→ DATA TO PROCESS
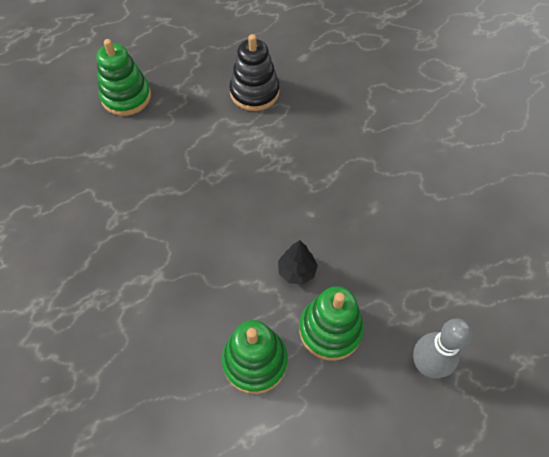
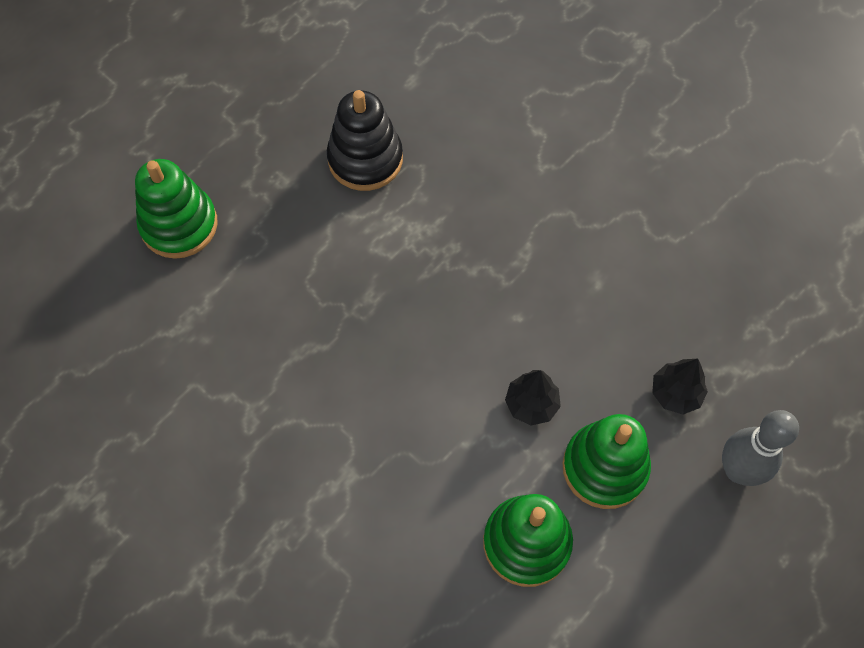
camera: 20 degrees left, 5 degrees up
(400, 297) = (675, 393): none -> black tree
--
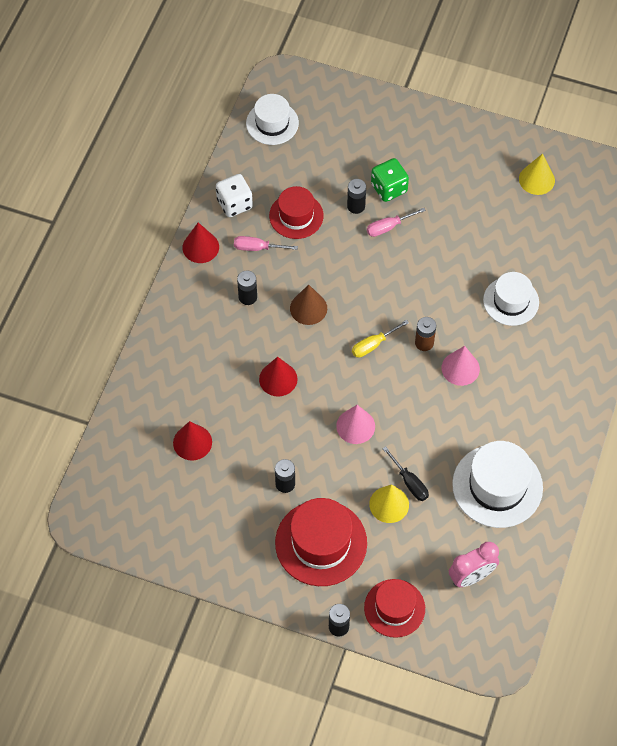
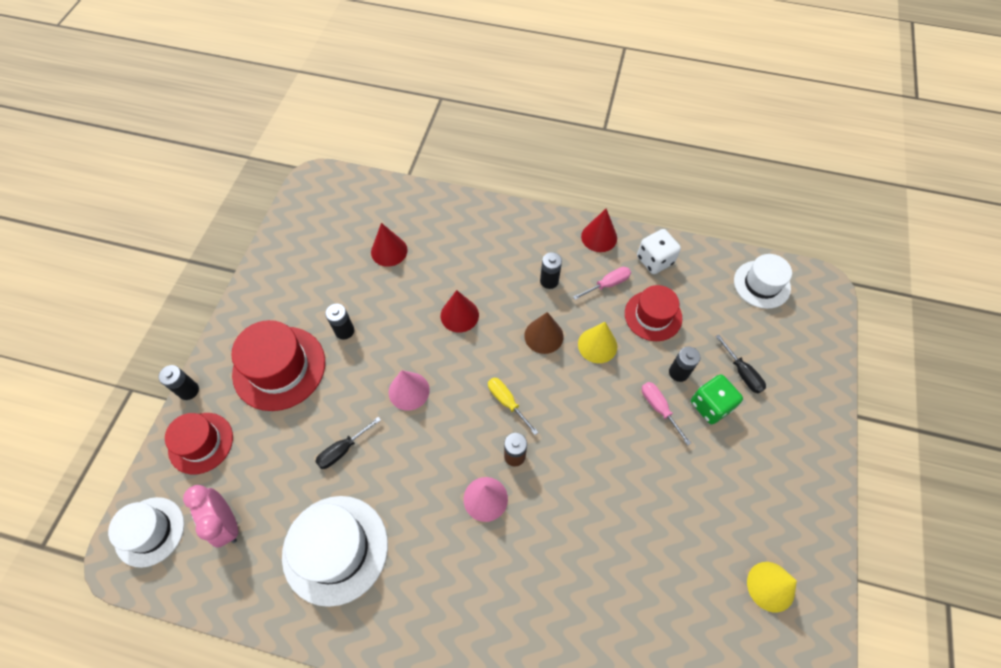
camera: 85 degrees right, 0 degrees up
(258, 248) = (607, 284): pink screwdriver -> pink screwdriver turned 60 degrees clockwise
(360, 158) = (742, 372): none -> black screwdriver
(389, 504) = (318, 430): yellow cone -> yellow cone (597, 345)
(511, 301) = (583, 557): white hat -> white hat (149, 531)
* * *
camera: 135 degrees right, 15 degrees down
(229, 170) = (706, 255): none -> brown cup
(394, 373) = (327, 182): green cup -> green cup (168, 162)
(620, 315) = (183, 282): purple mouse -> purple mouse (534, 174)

→ INSTRUCTIONS TO FOLLOW
Find where the line with "camera: 20 degrees left, 5 degrees up" sits in the material above, then copy exactly from it through the line with "(400, 297) = (675, 393): none -> black tree". Add no other line.

→ ANSWER SPACE
camera: 20 degrees left, 5 degrees up
(400, 297) = (675, 393): none -> black tree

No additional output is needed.